Before-and-after object lists -
^^^^^^^^^^^^^^^^

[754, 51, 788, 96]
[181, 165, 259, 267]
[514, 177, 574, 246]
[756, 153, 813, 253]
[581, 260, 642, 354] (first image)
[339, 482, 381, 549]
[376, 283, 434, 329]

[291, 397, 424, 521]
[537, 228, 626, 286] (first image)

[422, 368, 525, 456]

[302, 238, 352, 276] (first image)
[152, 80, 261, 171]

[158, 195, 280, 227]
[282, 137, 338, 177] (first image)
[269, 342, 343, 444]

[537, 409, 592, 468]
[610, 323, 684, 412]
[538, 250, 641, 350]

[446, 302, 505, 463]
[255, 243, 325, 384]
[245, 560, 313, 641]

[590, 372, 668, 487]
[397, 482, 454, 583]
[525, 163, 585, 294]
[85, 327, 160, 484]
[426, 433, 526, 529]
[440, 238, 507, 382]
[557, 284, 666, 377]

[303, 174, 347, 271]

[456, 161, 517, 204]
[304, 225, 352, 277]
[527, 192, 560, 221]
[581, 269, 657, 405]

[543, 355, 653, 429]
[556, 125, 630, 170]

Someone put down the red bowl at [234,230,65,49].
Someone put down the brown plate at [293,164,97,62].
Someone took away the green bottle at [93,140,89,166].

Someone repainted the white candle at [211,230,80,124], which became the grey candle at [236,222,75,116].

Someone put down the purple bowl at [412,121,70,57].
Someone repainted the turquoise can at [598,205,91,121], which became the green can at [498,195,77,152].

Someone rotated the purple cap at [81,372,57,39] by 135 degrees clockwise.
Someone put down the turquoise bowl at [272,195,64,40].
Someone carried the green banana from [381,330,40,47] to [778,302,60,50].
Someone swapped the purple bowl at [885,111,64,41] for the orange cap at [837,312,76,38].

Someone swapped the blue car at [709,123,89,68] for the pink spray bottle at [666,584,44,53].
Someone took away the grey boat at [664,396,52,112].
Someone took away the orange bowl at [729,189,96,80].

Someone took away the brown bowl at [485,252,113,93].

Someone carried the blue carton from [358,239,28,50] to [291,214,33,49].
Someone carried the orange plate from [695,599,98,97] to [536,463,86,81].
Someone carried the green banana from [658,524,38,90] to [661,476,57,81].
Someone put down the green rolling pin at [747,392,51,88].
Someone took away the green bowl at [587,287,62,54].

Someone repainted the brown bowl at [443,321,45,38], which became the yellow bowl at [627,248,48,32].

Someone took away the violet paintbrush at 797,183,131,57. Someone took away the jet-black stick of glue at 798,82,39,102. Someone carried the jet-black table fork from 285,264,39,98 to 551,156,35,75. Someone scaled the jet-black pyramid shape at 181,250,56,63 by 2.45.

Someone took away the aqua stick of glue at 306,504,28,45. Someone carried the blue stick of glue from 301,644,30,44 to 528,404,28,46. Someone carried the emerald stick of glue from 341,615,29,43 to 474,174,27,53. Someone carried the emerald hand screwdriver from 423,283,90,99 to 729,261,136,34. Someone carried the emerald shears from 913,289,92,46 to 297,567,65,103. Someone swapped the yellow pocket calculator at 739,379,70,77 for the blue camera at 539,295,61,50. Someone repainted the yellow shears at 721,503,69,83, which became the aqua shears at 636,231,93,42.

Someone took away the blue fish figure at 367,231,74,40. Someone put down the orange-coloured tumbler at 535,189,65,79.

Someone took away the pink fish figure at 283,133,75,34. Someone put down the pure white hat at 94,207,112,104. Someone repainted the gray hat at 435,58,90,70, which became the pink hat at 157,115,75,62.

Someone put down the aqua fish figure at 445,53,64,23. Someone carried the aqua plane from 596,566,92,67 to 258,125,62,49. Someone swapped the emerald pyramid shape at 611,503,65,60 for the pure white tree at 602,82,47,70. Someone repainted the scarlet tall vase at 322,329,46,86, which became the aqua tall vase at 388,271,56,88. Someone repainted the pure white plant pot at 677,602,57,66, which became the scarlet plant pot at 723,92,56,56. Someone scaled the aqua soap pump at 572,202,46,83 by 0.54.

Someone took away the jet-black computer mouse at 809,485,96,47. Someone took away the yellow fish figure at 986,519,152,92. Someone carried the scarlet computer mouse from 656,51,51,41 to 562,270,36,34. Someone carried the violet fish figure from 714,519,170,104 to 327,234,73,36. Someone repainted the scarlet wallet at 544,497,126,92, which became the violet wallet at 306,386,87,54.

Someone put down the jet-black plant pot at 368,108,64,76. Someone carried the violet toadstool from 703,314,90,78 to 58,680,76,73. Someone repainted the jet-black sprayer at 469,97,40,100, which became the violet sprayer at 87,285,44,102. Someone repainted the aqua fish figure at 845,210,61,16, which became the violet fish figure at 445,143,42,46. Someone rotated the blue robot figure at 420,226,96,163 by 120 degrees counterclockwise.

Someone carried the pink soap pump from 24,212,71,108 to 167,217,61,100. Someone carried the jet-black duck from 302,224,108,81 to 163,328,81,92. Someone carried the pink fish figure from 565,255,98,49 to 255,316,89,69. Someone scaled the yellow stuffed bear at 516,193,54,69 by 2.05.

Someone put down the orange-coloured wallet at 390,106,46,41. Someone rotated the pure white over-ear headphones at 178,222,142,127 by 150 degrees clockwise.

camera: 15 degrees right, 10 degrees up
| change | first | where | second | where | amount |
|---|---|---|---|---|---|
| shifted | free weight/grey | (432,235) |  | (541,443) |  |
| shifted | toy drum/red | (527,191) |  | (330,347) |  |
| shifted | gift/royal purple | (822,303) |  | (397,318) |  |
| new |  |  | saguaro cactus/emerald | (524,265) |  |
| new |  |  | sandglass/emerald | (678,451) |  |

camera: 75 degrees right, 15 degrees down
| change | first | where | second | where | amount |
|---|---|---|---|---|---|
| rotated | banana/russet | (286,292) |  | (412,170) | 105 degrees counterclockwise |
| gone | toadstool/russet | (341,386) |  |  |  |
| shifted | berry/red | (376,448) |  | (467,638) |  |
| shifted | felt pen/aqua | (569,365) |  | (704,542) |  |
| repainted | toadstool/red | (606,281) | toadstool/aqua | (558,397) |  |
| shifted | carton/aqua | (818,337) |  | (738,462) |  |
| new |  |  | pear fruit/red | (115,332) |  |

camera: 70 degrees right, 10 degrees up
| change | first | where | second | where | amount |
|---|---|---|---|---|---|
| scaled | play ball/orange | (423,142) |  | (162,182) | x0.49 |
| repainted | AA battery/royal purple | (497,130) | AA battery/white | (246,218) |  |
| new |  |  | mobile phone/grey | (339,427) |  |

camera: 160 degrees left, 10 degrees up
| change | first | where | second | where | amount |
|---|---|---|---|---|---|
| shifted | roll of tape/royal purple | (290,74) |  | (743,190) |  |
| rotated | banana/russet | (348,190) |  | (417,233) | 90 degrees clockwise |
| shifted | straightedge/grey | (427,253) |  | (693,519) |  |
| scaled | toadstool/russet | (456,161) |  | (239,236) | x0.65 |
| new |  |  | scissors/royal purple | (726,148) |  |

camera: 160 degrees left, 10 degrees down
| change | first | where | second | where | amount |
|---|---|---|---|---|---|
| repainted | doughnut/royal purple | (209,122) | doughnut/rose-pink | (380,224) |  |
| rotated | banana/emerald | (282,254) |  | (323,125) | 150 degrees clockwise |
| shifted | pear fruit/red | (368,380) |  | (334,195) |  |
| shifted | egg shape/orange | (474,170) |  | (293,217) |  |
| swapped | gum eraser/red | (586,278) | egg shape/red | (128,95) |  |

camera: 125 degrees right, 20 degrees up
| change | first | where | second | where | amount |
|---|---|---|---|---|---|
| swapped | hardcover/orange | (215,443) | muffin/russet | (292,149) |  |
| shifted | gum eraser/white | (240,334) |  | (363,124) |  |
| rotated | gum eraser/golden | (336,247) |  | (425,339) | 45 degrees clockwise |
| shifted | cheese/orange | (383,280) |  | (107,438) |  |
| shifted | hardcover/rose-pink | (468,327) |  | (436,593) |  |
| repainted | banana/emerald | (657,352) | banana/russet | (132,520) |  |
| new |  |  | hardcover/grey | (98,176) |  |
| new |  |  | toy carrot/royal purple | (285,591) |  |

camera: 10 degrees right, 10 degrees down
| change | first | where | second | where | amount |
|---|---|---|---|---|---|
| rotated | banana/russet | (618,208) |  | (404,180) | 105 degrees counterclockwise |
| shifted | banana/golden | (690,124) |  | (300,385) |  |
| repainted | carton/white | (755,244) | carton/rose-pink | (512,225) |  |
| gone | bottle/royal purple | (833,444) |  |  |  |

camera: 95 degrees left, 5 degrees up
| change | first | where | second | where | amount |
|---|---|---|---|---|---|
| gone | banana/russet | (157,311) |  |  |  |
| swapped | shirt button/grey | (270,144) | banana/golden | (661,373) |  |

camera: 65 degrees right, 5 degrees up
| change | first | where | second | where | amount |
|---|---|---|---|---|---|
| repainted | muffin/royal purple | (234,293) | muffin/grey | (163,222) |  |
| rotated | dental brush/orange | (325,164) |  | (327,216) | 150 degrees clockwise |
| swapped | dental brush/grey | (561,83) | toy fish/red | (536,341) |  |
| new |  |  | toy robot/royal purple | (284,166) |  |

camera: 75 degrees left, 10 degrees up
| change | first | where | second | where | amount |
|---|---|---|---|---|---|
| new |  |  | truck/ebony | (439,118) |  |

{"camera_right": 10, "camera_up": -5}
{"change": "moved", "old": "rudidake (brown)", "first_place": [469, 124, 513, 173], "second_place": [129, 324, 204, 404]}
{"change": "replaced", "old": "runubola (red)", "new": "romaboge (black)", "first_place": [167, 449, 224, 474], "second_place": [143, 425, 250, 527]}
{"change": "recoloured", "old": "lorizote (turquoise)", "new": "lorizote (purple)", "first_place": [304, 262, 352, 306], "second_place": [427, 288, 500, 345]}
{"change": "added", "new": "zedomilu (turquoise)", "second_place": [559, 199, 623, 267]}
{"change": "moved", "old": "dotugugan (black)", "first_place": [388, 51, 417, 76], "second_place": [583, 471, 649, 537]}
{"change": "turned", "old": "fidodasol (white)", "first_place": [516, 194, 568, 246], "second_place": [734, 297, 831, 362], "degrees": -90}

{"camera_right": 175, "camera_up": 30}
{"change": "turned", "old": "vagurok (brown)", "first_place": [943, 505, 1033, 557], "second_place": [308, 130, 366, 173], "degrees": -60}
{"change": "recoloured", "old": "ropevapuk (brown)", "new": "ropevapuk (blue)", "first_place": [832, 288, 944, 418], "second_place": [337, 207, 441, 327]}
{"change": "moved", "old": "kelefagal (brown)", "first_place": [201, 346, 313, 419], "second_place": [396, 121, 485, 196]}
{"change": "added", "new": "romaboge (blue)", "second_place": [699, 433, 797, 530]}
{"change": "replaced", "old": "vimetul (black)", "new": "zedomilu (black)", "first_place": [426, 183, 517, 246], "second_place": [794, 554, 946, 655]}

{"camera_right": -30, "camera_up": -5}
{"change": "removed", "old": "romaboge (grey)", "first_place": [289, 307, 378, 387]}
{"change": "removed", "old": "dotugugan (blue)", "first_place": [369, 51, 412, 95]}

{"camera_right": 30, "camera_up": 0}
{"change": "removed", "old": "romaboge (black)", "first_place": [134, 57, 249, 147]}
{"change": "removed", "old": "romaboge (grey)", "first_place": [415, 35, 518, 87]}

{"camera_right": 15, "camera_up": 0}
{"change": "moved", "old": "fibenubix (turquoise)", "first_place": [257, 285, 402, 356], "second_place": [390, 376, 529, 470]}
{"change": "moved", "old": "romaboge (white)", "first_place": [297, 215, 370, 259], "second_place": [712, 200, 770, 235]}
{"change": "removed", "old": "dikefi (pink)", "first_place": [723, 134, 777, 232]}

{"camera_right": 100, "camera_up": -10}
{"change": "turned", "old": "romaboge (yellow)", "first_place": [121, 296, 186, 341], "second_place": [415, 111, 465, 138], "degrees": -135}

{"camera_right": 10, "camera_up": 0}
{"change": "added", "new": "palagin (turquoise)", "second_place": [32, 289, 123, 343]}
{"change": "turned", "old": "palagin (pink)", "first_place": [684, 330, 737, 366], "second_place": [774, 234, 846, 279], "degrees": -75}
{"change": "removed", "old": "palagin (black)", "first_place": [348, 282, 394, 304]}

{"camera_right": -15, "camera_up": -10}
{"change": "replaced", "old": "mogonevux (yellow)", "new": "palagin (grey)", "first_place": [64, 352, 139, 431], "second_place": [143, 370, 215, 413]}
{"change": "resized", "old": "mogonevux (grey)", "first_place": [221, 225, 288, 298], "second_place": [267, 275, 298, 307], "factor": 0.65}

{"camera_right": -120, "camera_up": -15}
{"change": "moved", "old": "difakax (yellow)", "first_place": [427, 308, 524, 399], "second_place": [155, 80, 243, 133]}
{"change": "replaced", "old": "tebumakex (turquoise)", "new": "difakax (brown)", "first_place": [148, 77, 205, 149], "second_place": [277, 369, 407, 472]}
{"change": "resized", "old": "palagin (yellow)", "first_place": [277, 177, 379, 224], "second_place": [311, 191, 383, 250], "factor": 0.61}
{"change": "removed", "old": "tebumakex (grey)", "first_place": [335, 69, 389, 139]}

^^^^^^^^^^^^^^^^

What needs to be done - The reply should consist solely of the lines of the data, exact, from the opening line through the line with "[339, 482, 381, 549]", inclusive.

Result of this task -
[754, 51, 788, 96]
[181, 165, 259, 267]
[514, 177, 574, 246]
[756, 153, 813, 253]
[581, 260, 642, 354] (first image)
[339, 482, 381, 549]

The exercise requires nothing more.